> EXERCISE BRIEF: Within the entries below, the lines from the one with "camera: 15 degrees left, 10 degrees up" through the one with "(292, 306) = (277, 194): blue" are to be set down exactly, both ends kept.

> DATA EXCERPTS:
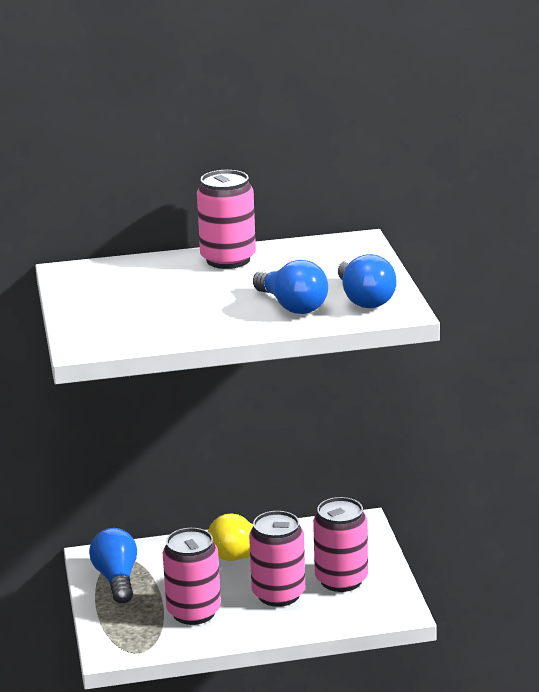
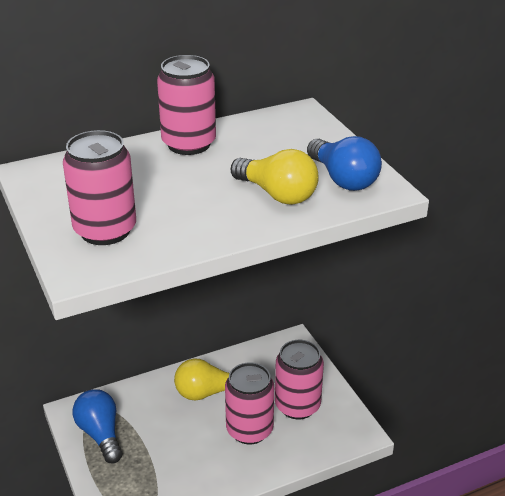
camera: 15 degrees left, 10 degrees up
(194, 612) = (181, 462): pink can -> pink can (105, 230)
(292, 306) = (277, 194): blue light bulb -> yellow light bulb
---
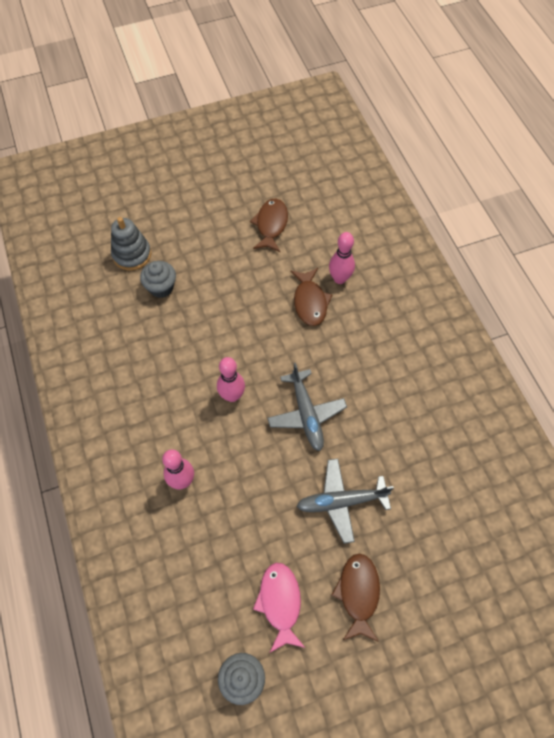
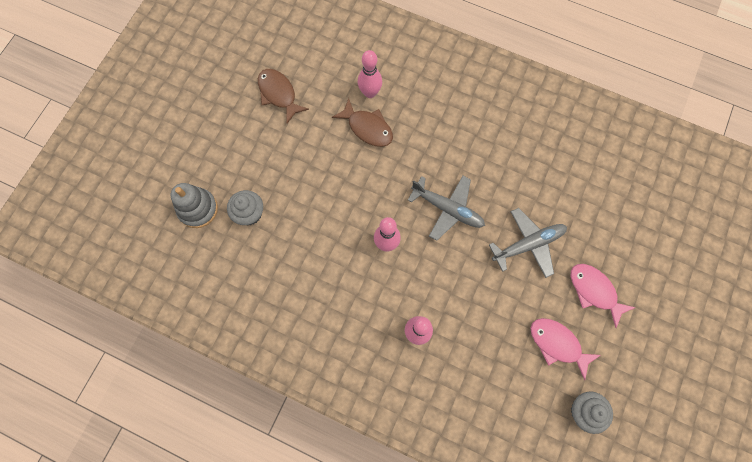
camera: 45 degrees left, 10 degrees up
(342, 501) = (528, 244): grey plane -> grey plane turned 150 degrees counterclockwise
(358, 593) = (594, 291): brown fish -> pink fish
* * *
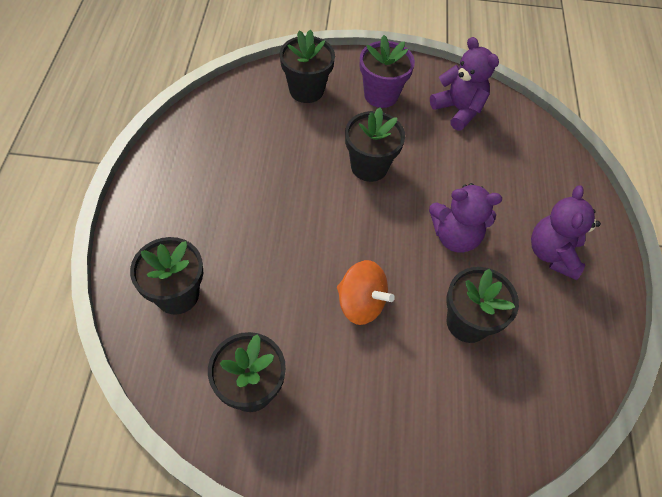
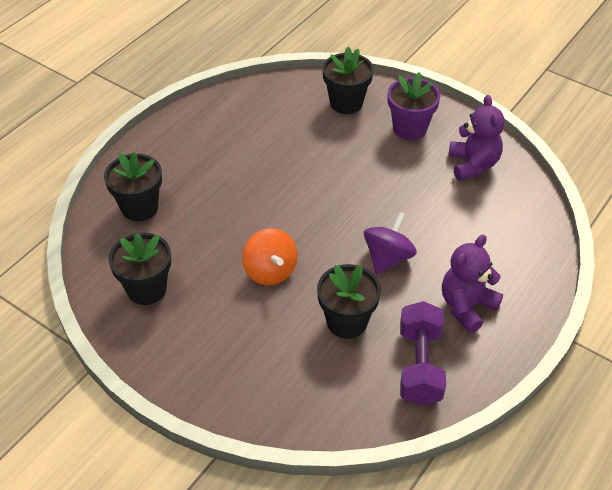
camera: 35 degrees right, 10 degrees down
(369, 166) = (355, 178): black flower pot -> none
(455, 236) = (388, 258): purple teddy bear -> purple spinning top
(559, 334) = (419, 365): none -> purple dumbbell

> TASK RESPONSE:
camera: 15 degrees left, 10 degrees up
(194, 612) = (181, 462): pink can -> pink can (105, 230)
(292, 306) = (277, 194): blue light bulb -> yellow light bulb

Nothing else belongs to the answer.